• ASSIGNED TASK: Restate exactly the lines below, from the one containing "R15: 110k (N_1, N_4) -> 110k (N_1, N_15)" through the final line, and leave out the pictures.

***** MATERIAL FOR THE TASK *****

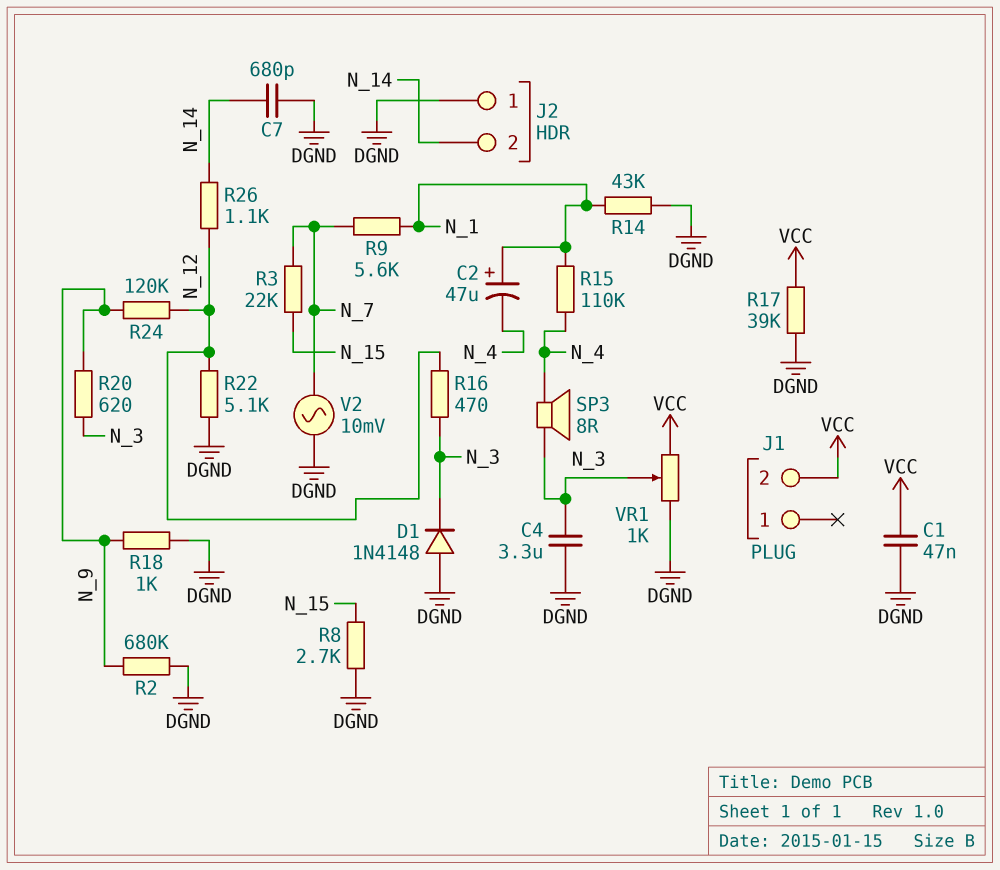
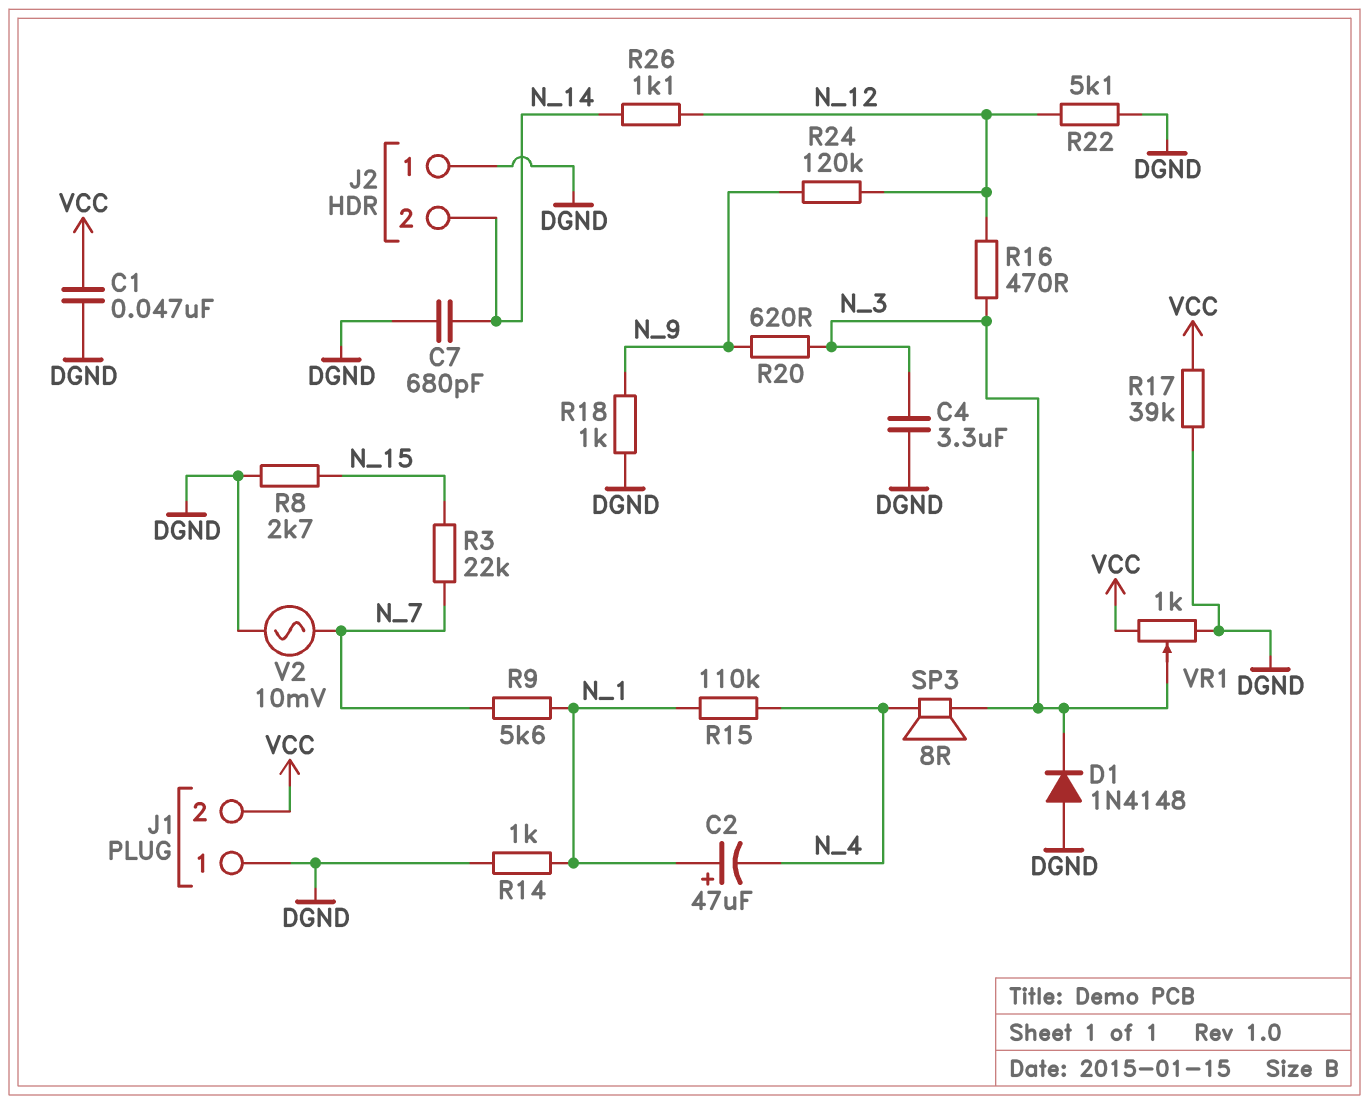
J1 pin 1: none -> DGND
R2: 680k (DGND, N_9) -> none
R14: 43k (DGND, N_1) -> 1k (DGND, N_1)

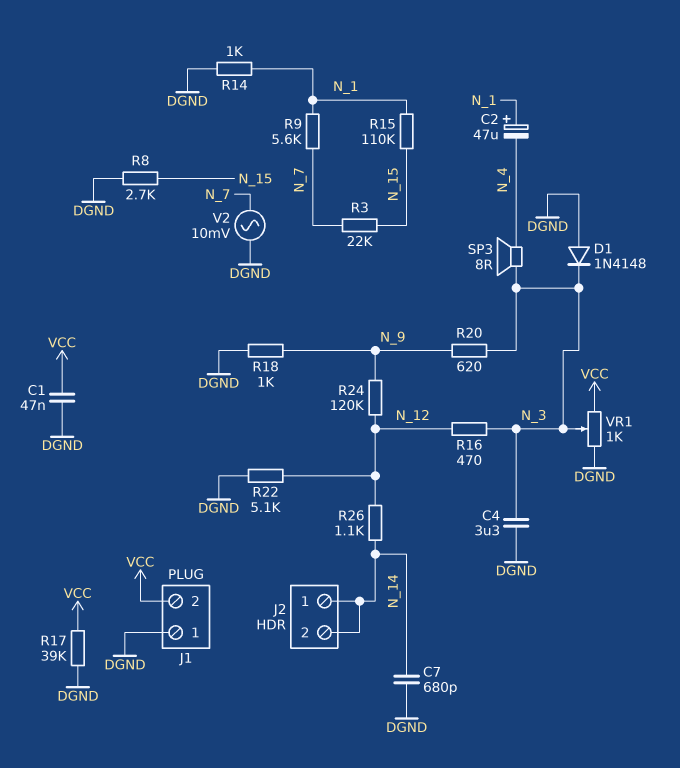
J2 pin 1: DGND -> N_14
R15: 110k (N_1, N_4) -> 110k (N_1, N_15)

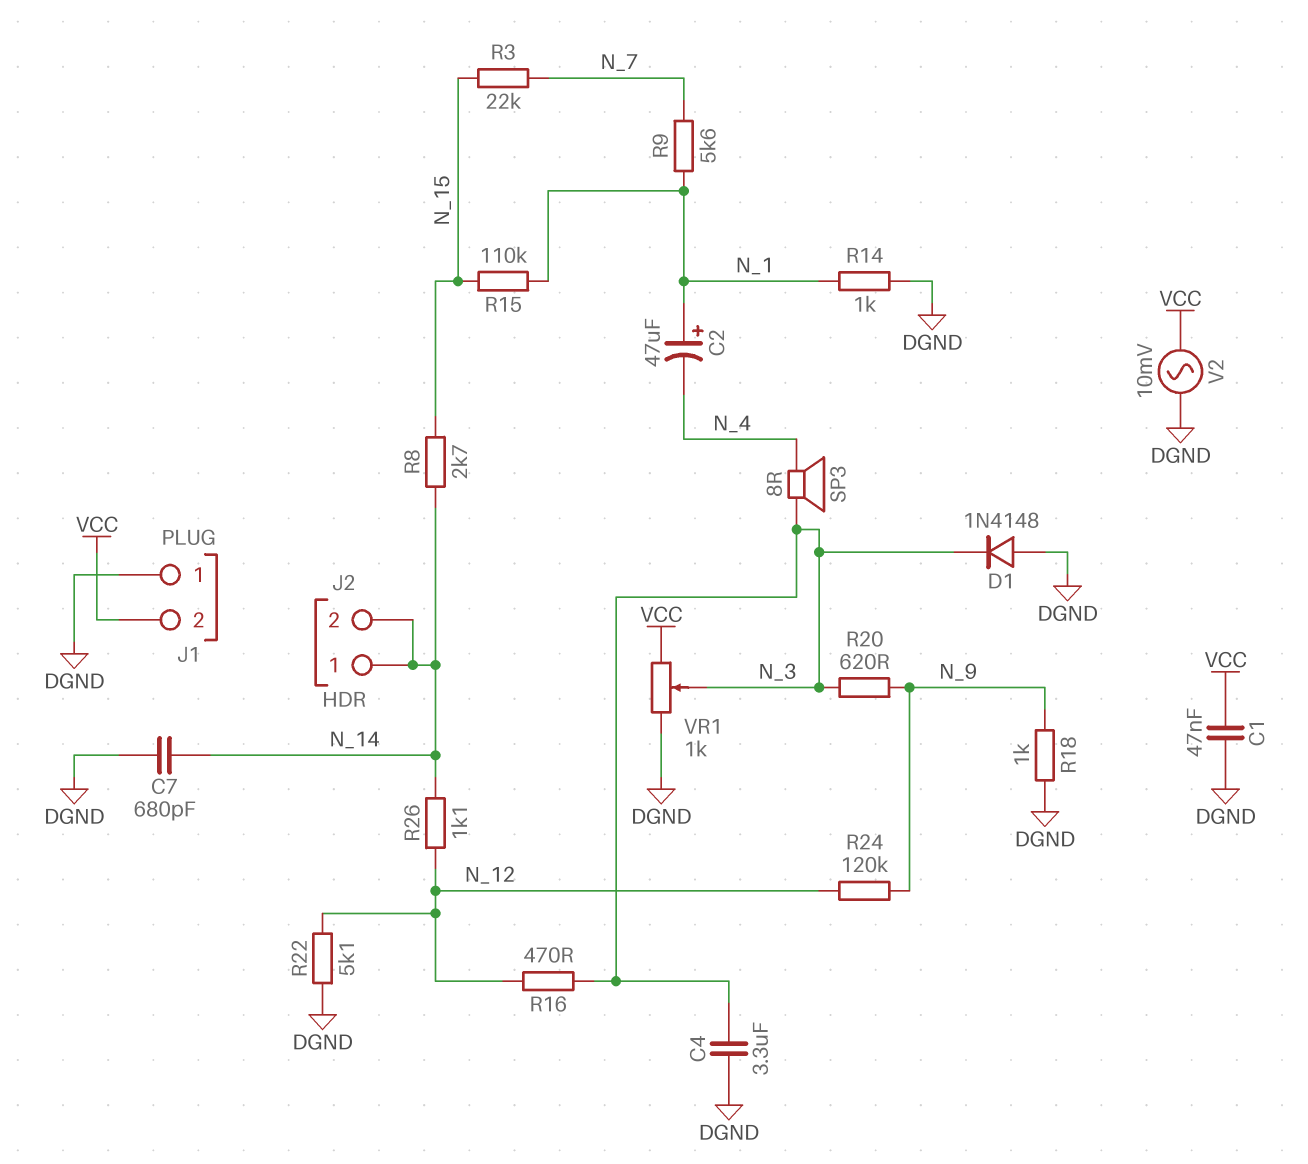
R8: 2.7k (DGND, N_15) -> 2.7k (N_14, N_15)
R17: 39k (DGND, VCC) -> none
V2: AC 10mV (DGND, N_7) -> AC 10mV (DGND, VCC)

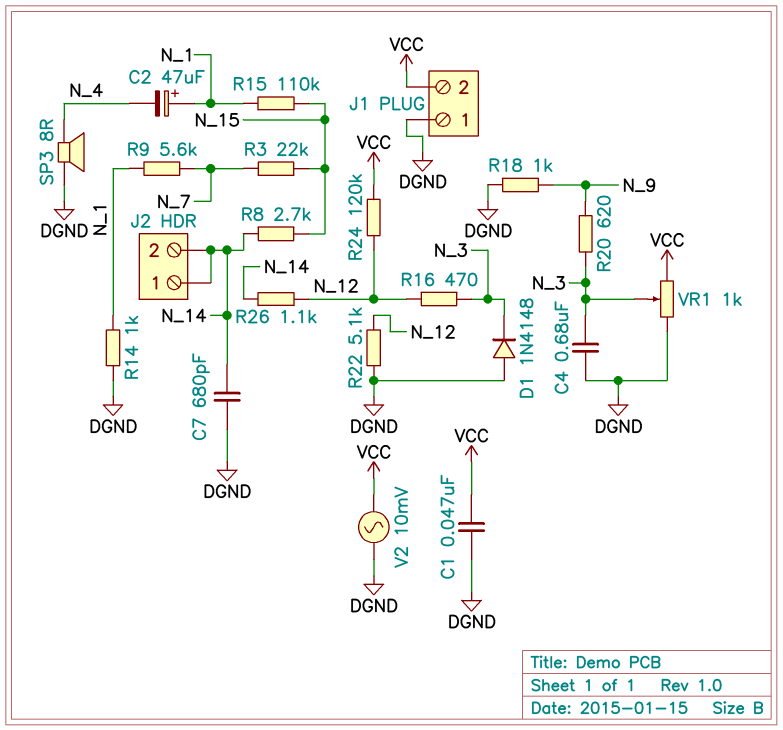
C4: 3.3uF (DGND, N_3) -> 680nF (DGND, N_3)
R24: 120k (N_9, N_12) -> 120k (N_12, VCC)
SP3: speaker 8R (N_3, N_4) -> speaker 8R (DGND, N_4)

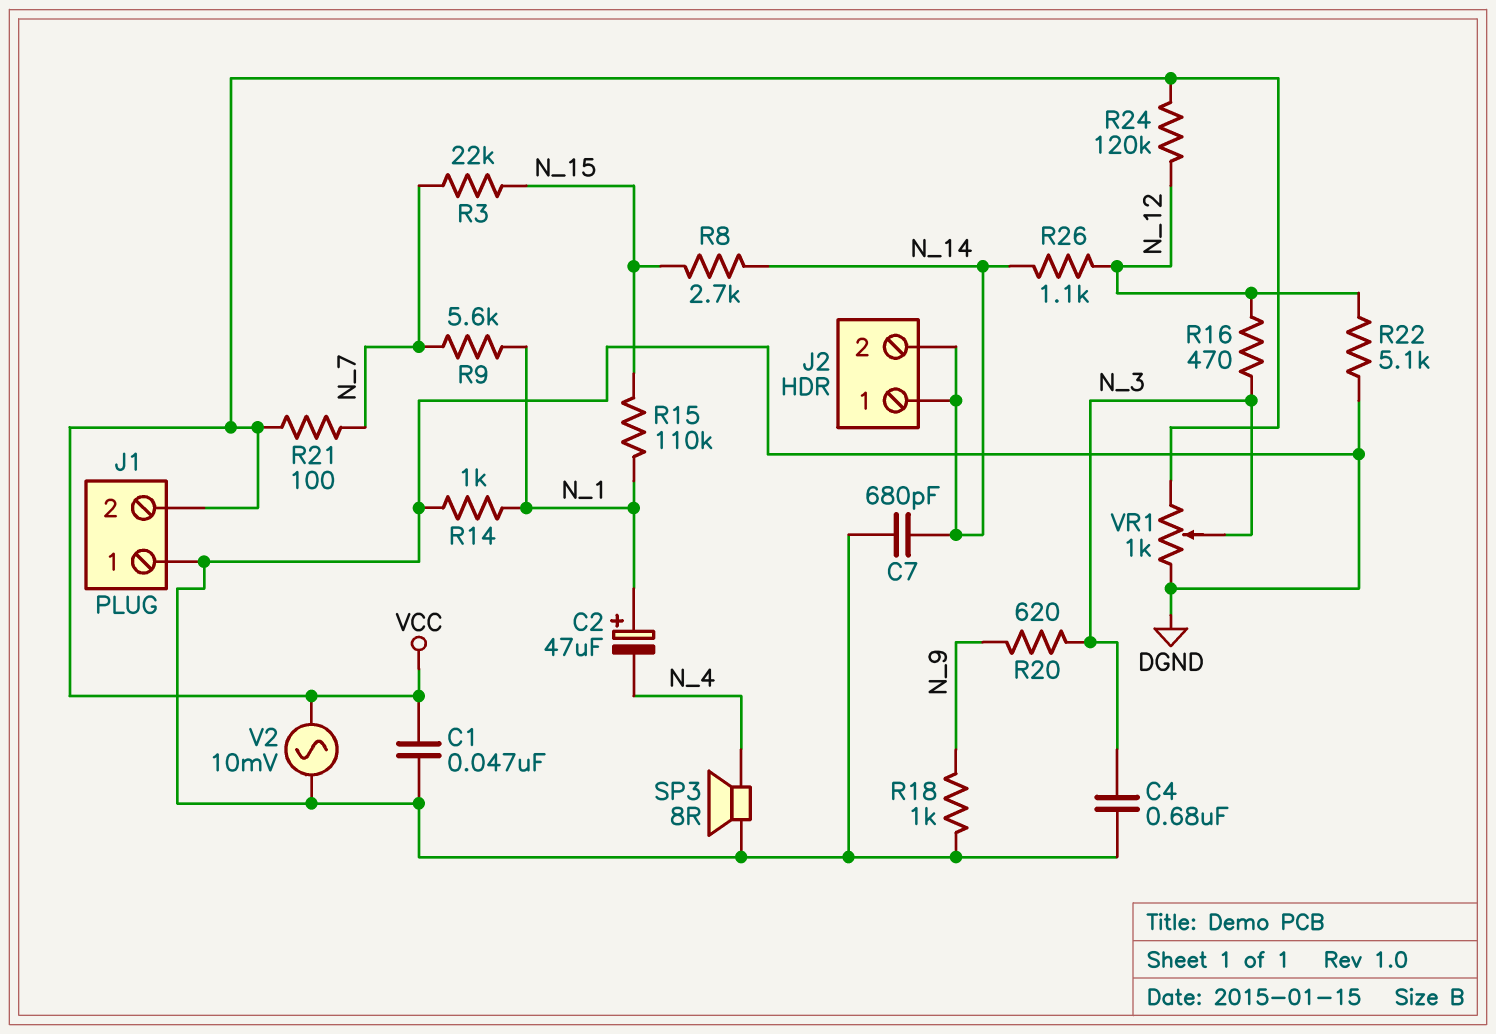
D1: diode 1N4148 (A DGND, K N_3) -> none
R21: none -> 100 (N_7, VCC)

*****

• RESPONSE TO THIS EXERCISE:
R15: 110k (N_1, N_4) -> 110k (N_1, N_15)

R8: 2.7k (DGND, N_15) -> 2.7k (N_14, N_15)
R17: 39k (DGND, VCC) -> none
V2: AC 10mV (DGND, N_7) -> AC 10mV (DGND, VCC)

C4: 3.3uF (DGND, N_3) -> 680nF (DGND, N_3)
R24: 120k (N_9, N_12) -> 120k (N_12, VCC)
SP3: speaker 8R (N_3, N_4) -> speaker 8R (DGND, N_4)

D1: diode 1N4148 (A DGND, K N_3) -> none
R21: none -> 100 (N_7, VCC)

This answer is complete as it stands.